:: Data extracts ::
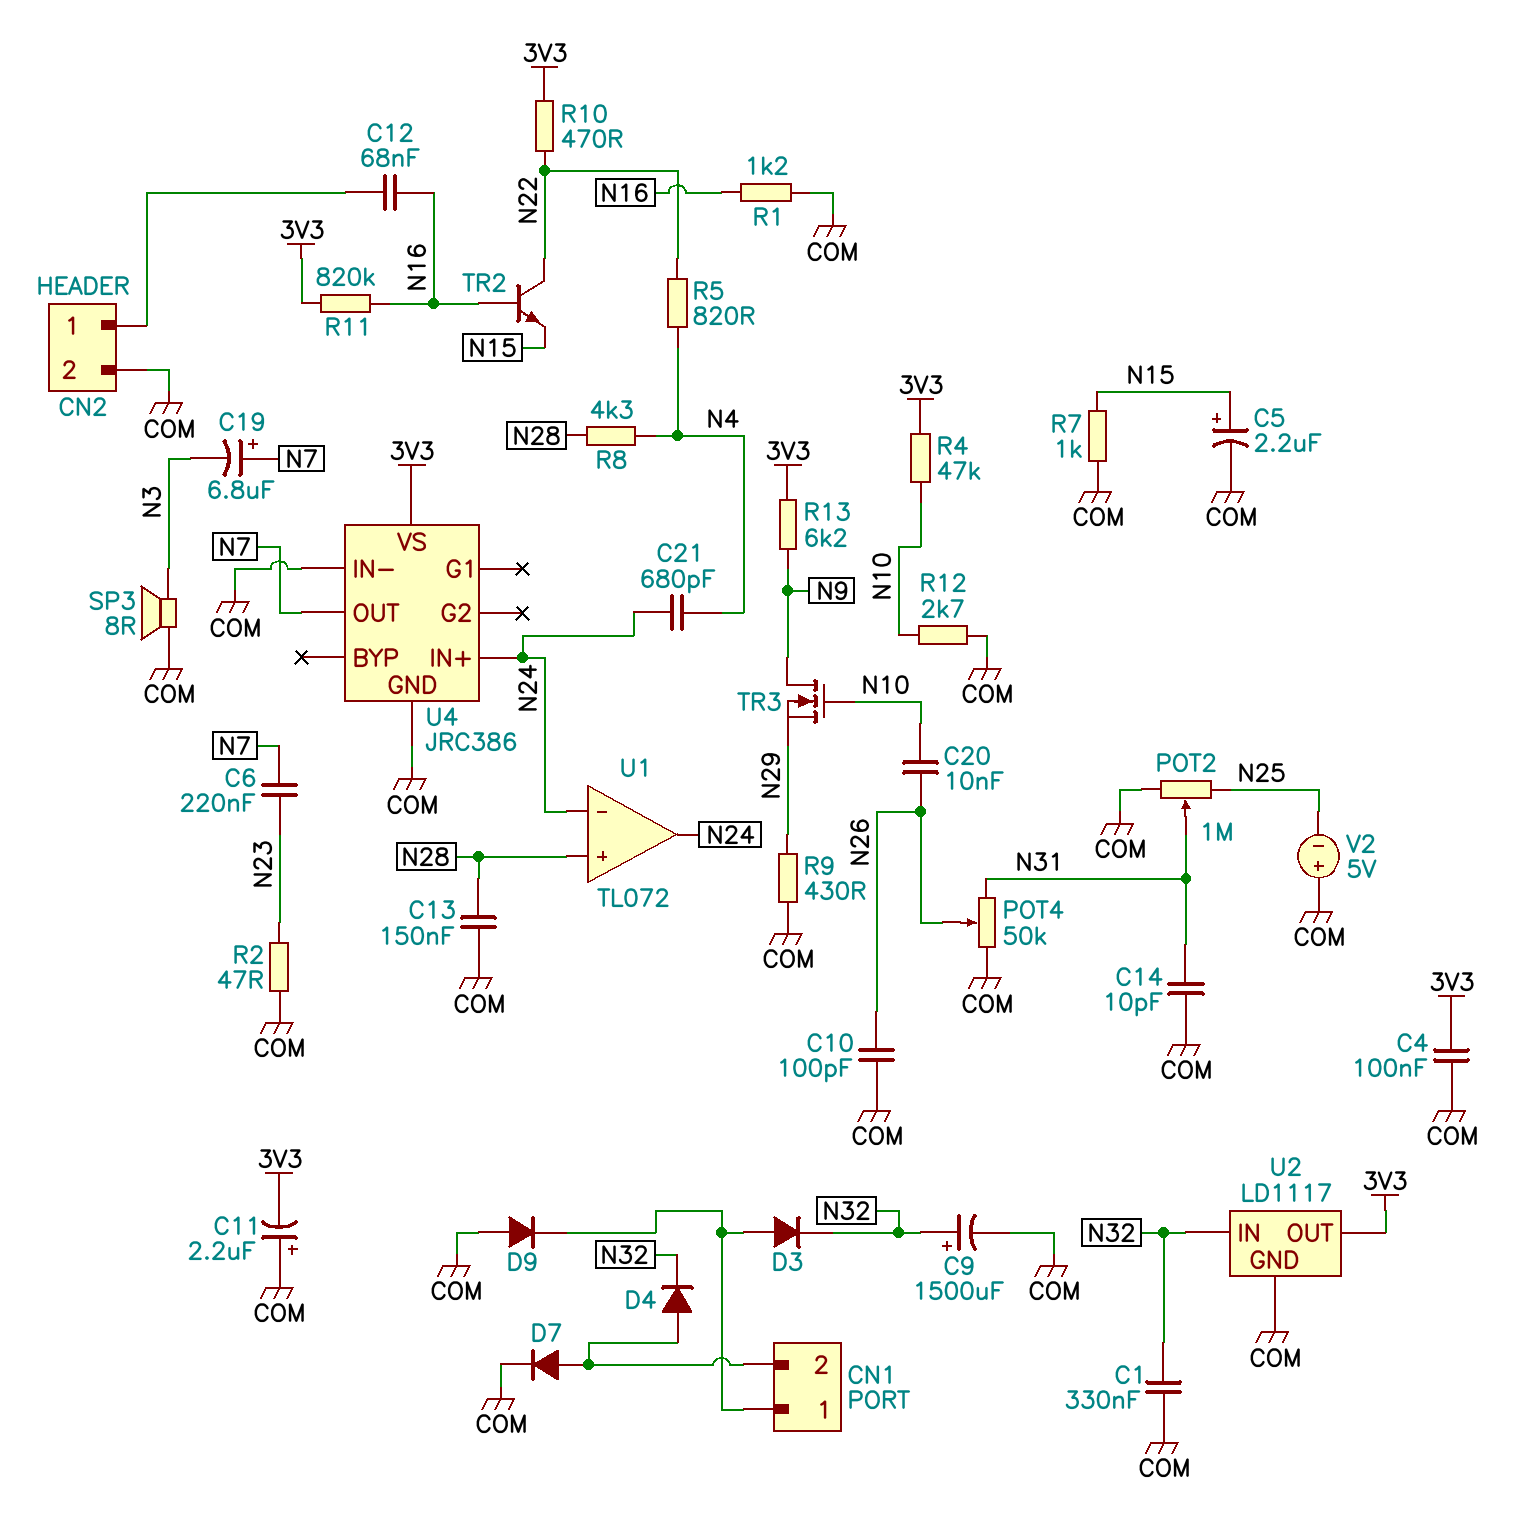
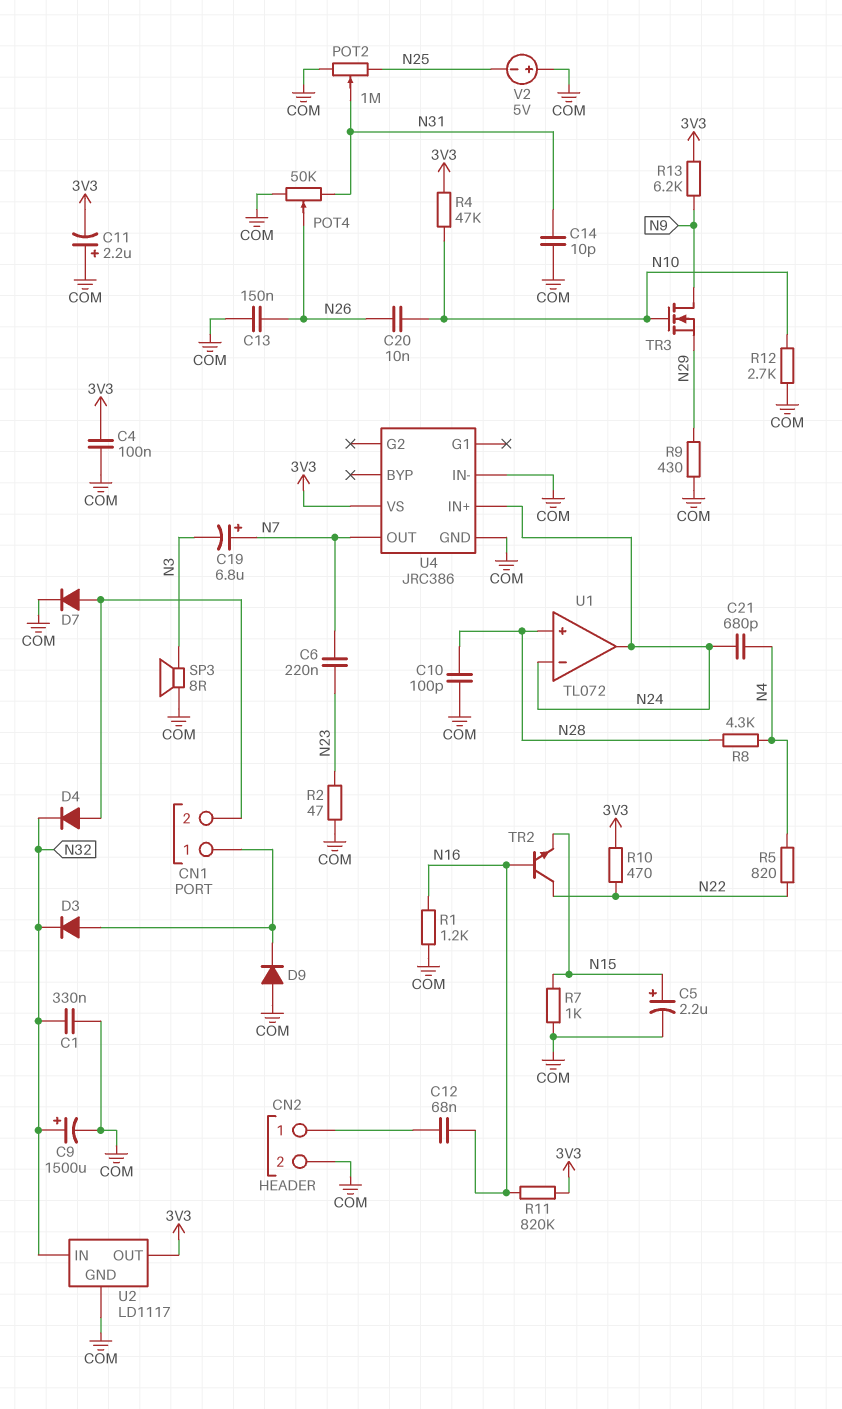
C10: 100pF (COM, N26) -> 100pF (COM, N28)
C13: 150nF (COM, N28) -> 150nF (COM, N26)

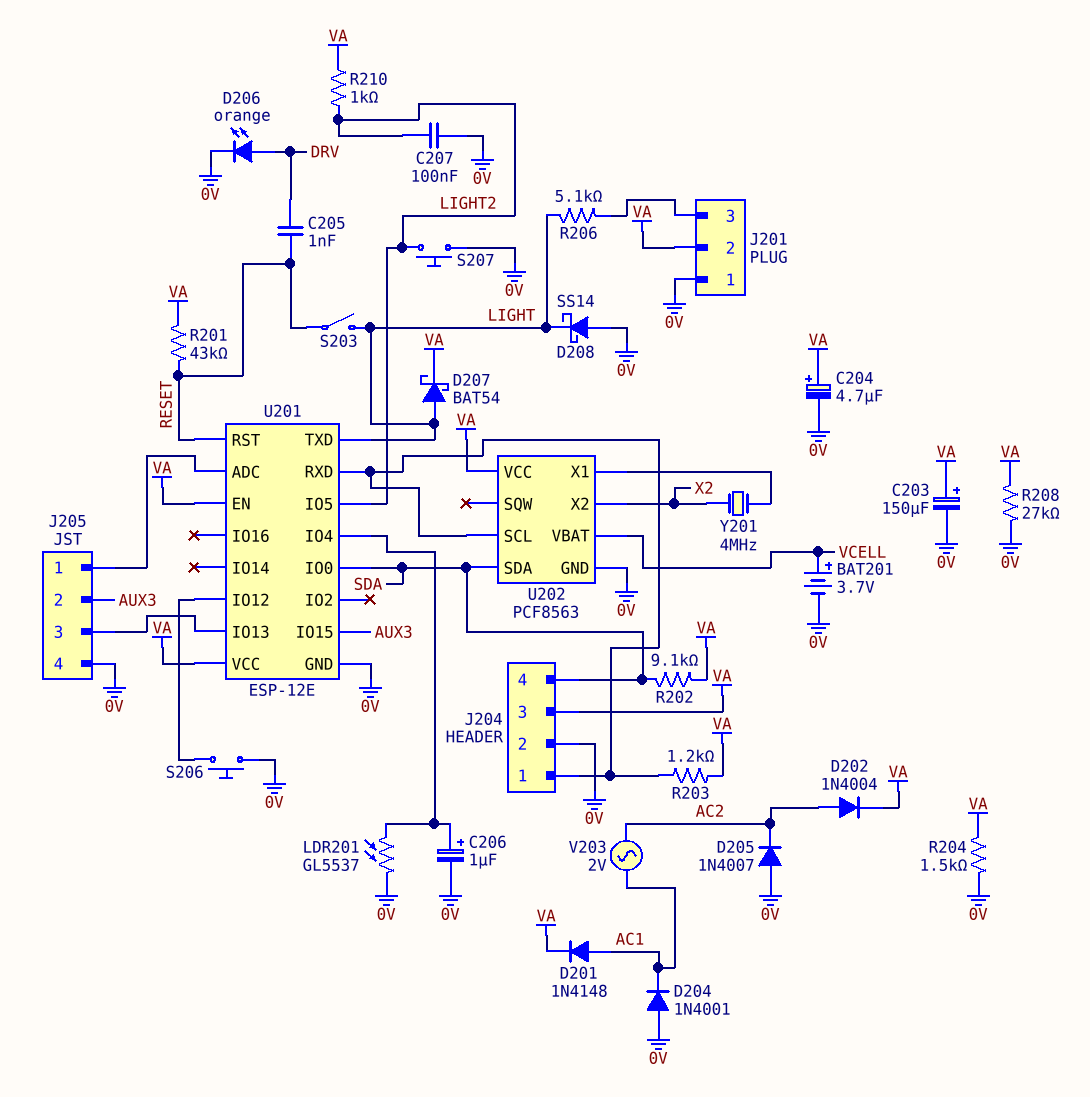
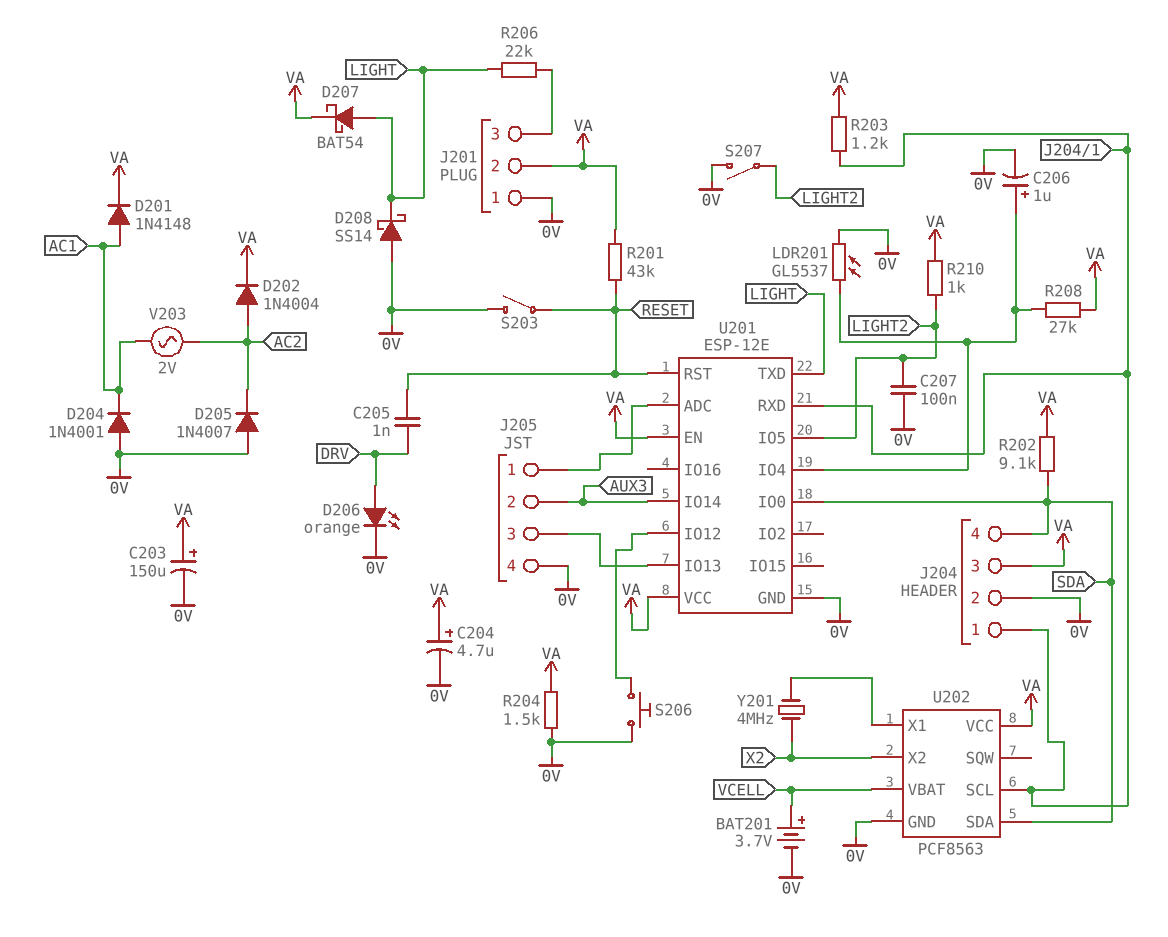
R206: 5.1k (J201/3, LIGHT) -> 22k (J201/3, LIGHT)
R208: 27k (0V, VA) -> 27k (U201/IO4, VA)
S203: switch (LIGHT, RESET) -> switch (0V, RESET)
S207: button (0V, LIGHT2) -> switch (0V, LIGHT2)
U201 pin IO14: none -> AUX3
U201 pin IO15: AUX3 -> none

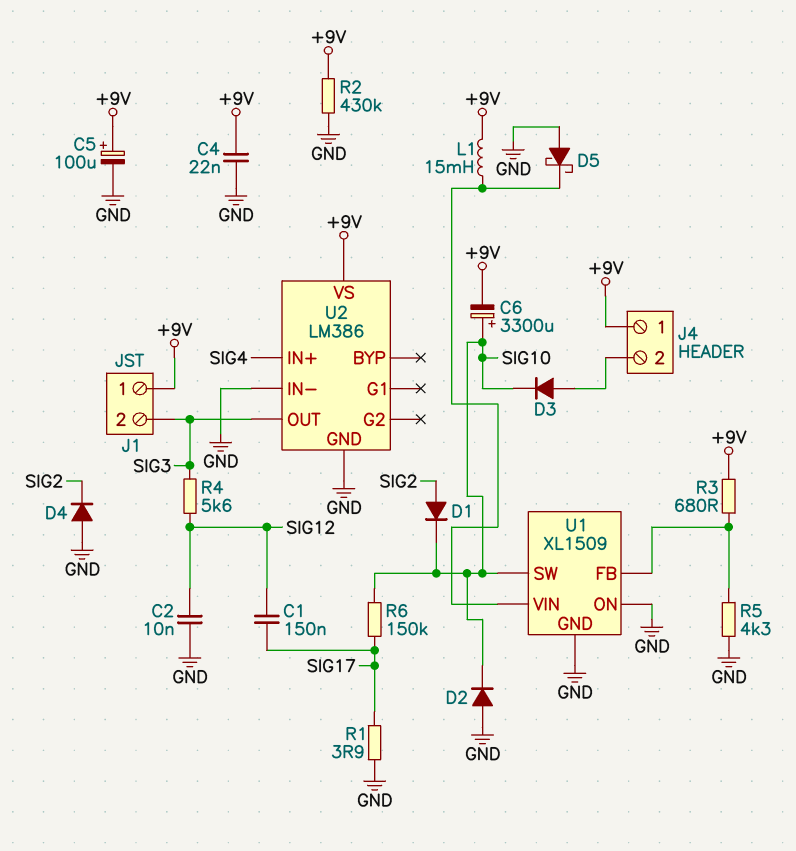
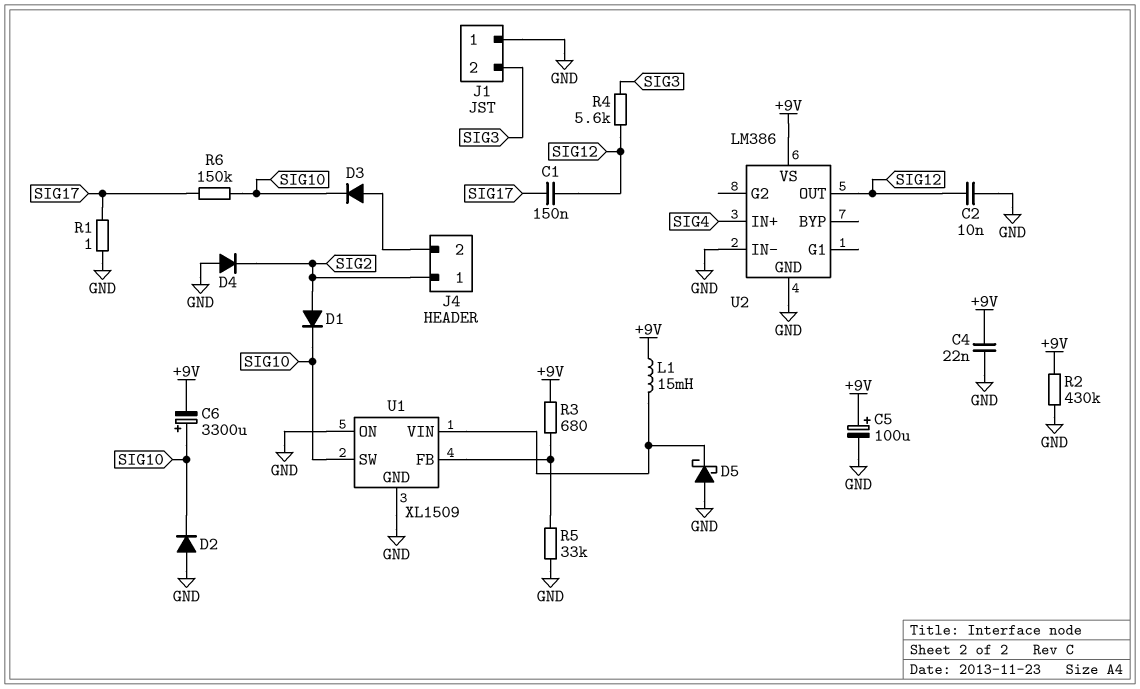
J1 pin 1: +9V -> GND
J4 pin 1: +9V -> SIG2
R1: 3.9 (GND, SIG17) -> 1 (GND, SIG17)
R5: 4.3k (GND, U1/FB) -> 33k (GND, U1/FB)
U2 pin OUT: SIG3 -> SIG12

:: What you will do ::
Give the records back verbatim, pictures excluded.

:: Finished task ::
C10: 100pF (COM, N26) -> 100pF (COM, N28)
C13: 150nF (COM, N28) -> 150nF (COM, N26)

R206: 5.1k (J201/3, LIGHT) -> 22k (J201/3, LIGHT)
R208: 27k (0V, VA) -> 27k (U201/IO4, VA)
S203: switch (LIGHT, RESET) -> switch (0V, RESET)
S207: button (0V, LIGHT2) -> switch (0V, LIGHT2)
U201 pin IO14: none -> AUX3
U201 pin IO15: AUX3 -> none

J1 pin 1: +9V -> GND
J4 pin 1: +9V -> SIG2
R1: 3.9 (GND, SIG17) -> 1 (GND, SIG17)
R5: 4.3k (GND, U1/FB) -> 33k (GND, U1/FB)
U2 pin OUT: SIG3 -> SIG12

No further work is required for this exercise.